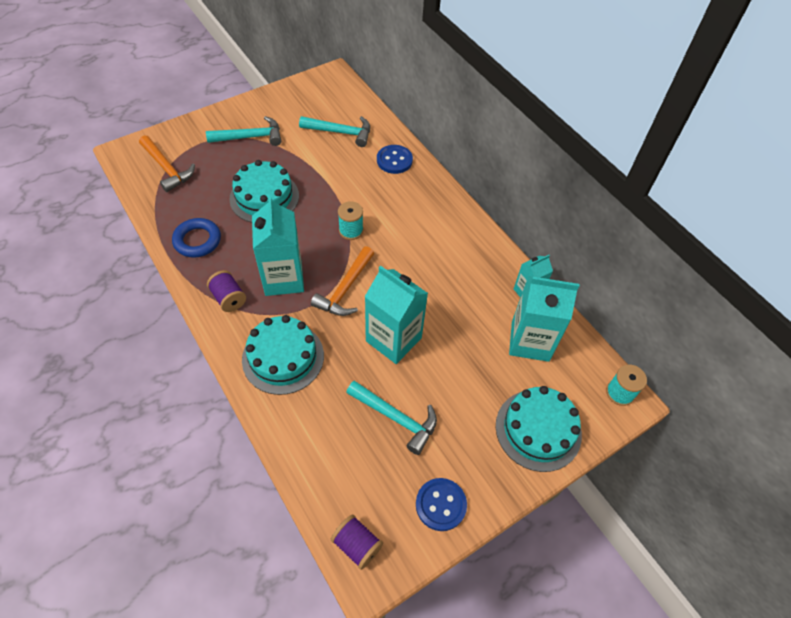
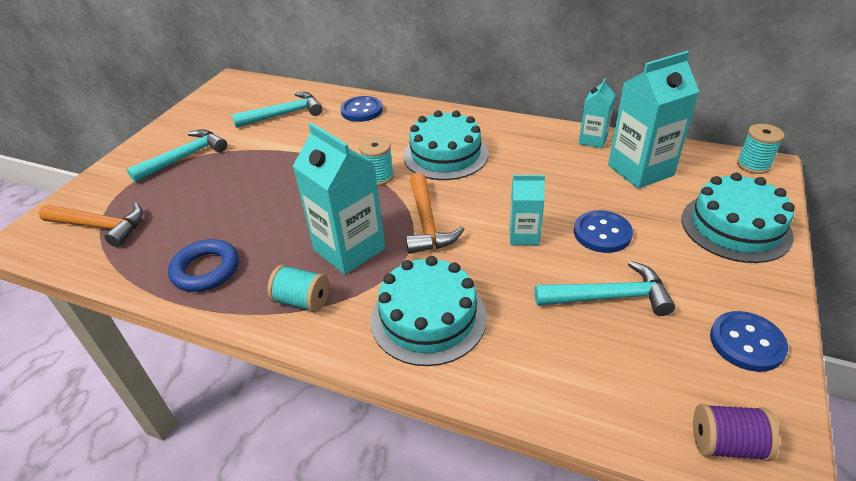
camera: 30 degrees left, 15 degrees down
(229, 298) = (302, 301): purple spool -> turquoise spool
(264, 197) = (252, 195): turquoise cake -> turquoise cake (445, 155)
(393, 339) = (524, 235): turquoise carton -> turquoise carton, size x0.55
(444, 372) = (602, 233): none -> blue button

...

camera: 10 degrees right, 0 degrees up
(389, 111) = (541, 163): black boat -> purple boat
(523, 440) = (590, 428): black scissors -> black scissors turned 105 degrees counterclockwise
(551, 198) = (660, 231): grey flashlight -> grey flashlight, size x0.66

* * *

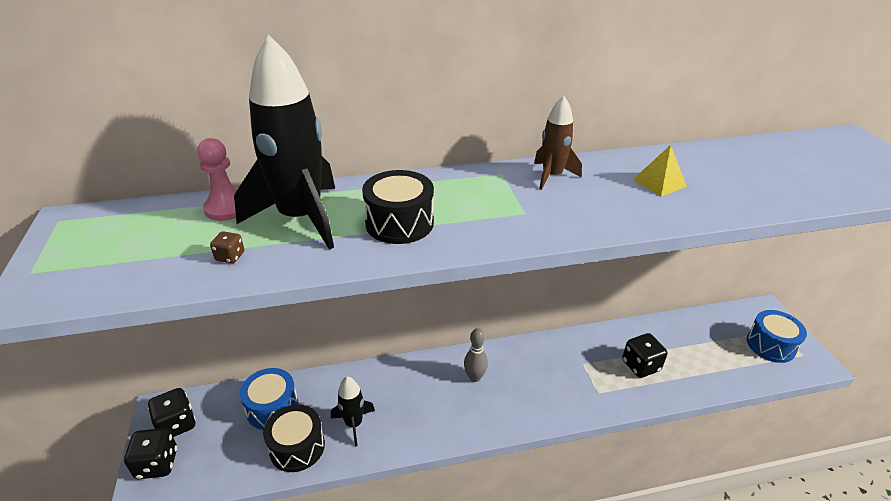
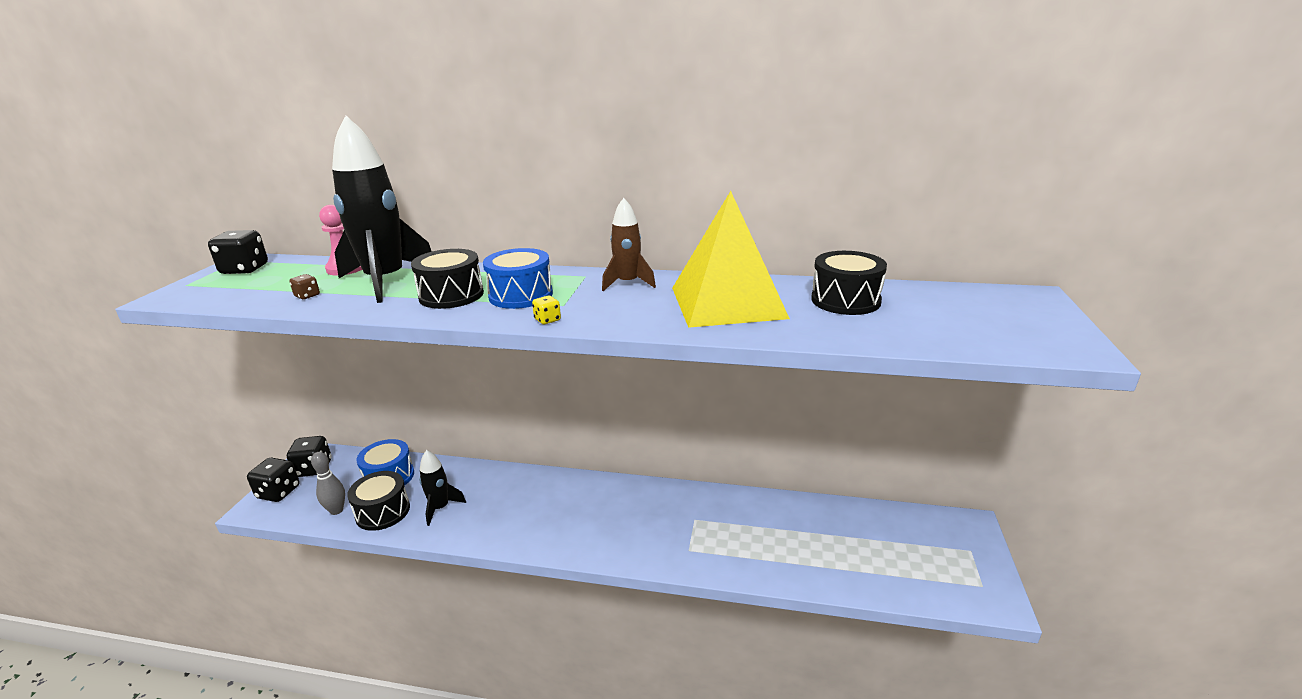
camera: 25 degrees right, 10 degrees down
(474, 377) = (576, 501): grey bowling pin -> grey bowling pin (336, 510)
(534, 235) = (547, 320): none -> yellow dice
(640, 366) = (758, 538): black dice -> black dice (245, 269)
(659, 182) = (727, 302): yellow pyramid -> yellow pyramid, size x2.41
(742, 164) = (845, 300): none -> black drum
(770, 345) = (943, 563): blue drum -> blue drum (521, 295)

- **TASK DESCRIPTION**
Of the lines above, show those in which "blue" appears.

- **RESPONSE TO THE EXERCISE**
(444, 372) = (602, 233): none -> blue button
(770, 345) = (943, 563): blue drum -> blue drum (521, 295)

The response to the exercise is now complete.